:: REQUIRED WORK ::
The span to copy runs from the line containing "(181, 416) = (260, 338): none" to the last line below. Copy it exactly, with nothing else.

:: RECORDS TO PROCESS ::

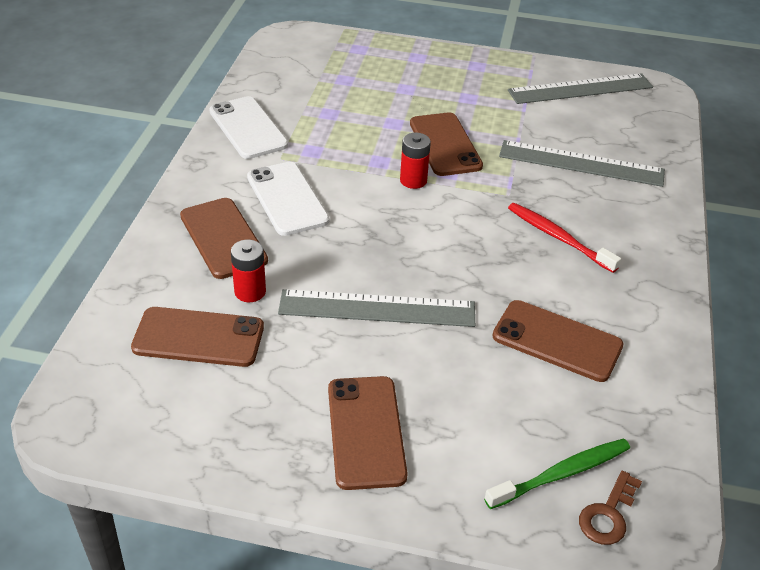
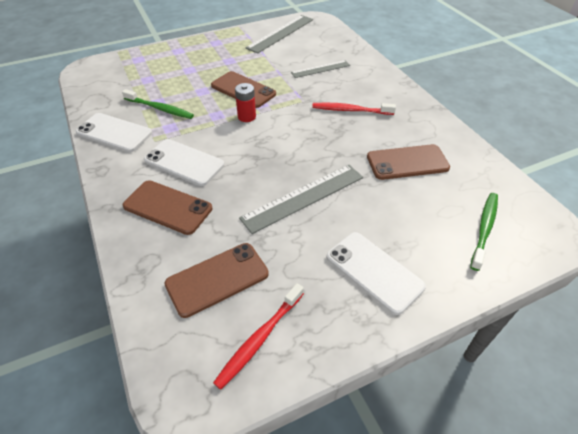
camera: 35 degrees left, 5 degrees up
(181, 416) = (260, 338): none -> red toothbrush
(250, 291) = (220, 230): red battery -> none
(323, 122) = (159, 108): none -> green toothbrush
(366, 432) = (374, 271): brown phone -> white phone
(581, 163) = (320, 69): grey ruler -> grey ruler, size x0.61
(608, 514) = (524, 235): brown key -> none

:: WORKED SOLUTION ::
(181, 416) = (260, 338): none -> red toothbrush
(250, 291) = (220, 230): red battery -> none
(323, 122) = (159, 108): none -> green toothbrush
(366, 432) = (374, 271): brown phone -> white phone
(581, 163) = (320, 69): grey ruler -> grey ruler, size x0.61
(608, 514) = (524, 235): brown key -> none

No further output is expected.